## What the task requires
Which lines in the records below include the word "brick"? Report each of them in full.

____ Records shown

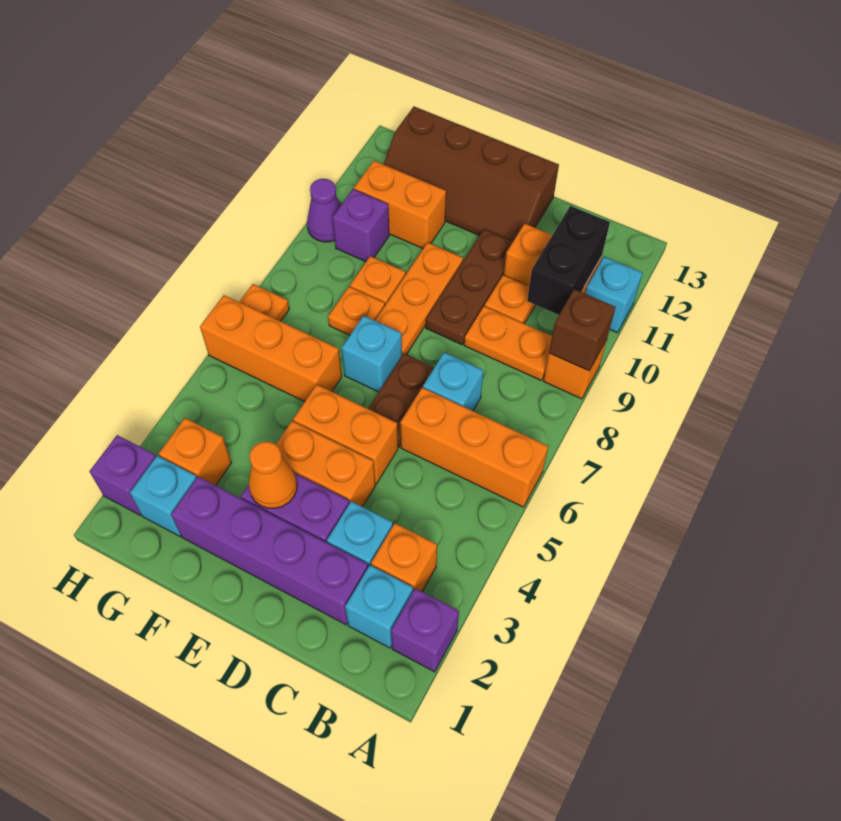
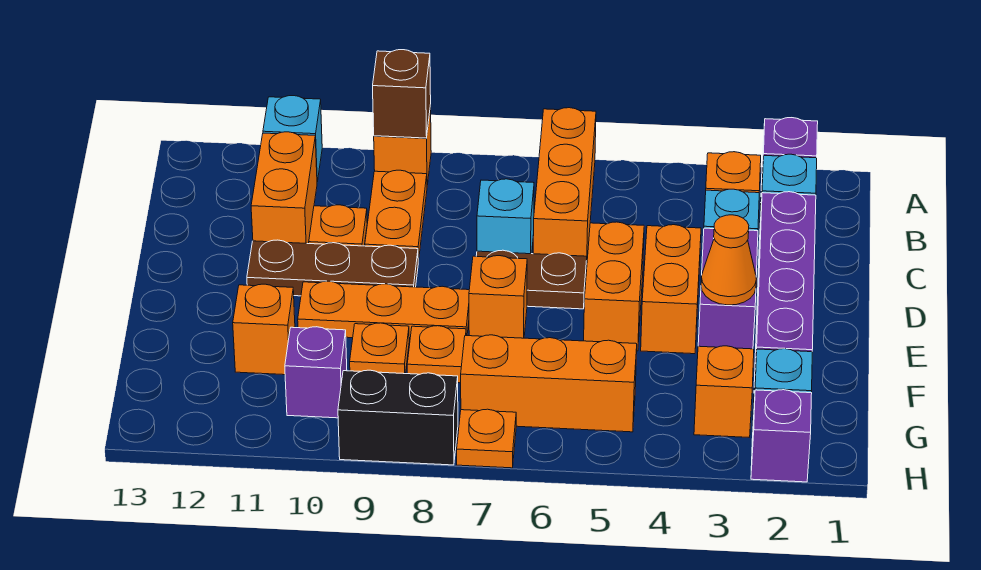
black brick B10:B11 level 2 -> black brick H8:H9 level 1
brown slope D12:G13 level 1 top 13 -> none
cyan brick E7 level 1 -> orange brick E7 level 1
orange brick F6:H6 level 1 -> orange brick G5:G7 level 1
orange brick F11:G11 level 1 -> orange brick F11 level 1
purple cone H10 level 1 -> none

________

## Solution for this problem
black brick B10:B11 level 2 -> black brick H8:H9 level 1
cyan brick E7 level 1 -> orange brick E7 level 1
orange brick F6:H6 level 1 -> orange brick G5:G7 level 1
orange brick F11:G11 level 1 -> orange brick F11 level 1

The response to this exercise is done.